Please transcribe the data that follows exactly as given, leaving out every picture.

[RAW DATA]:
--------
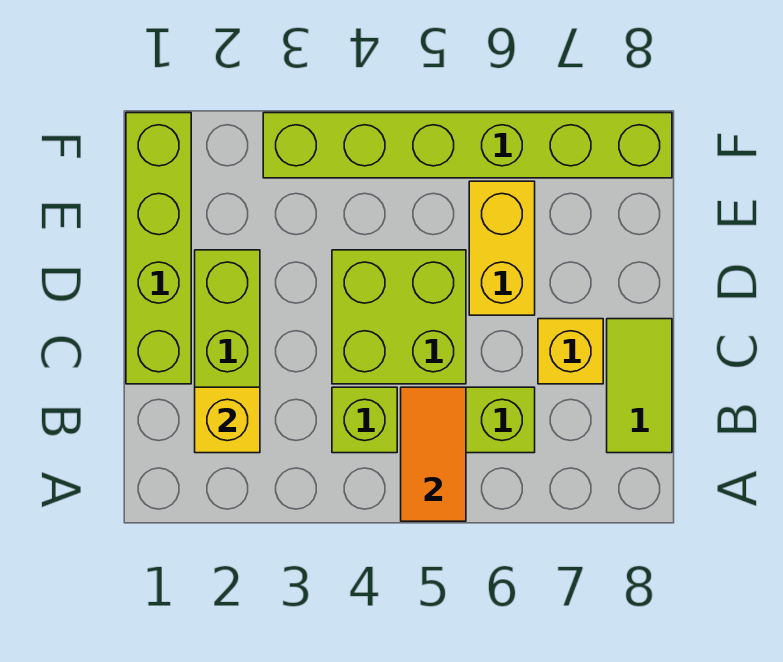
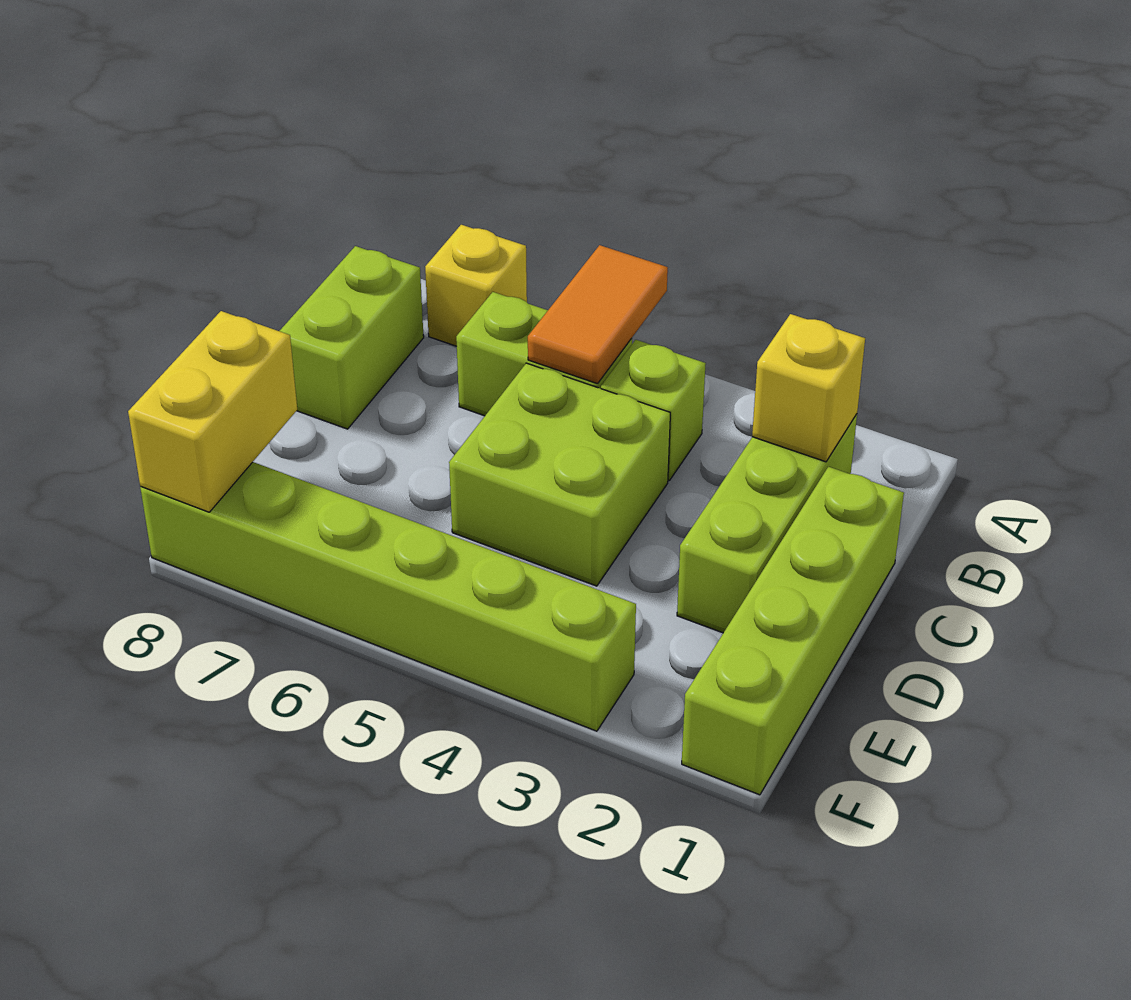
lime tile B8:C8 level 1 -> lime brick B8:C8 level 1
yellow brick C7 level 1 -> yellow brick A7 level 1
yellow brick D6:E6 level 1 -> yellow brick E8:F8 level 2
--------
[ANSWER FOR THE TASK]:
lime tile B8:C8 level 1 -> lime brick B8:C8 level 1
yellow brick C7 level 1 -> yellow brick A7 level 1
yellow brick D6:E6 level 1 -> yellow brick E8:F8 level 2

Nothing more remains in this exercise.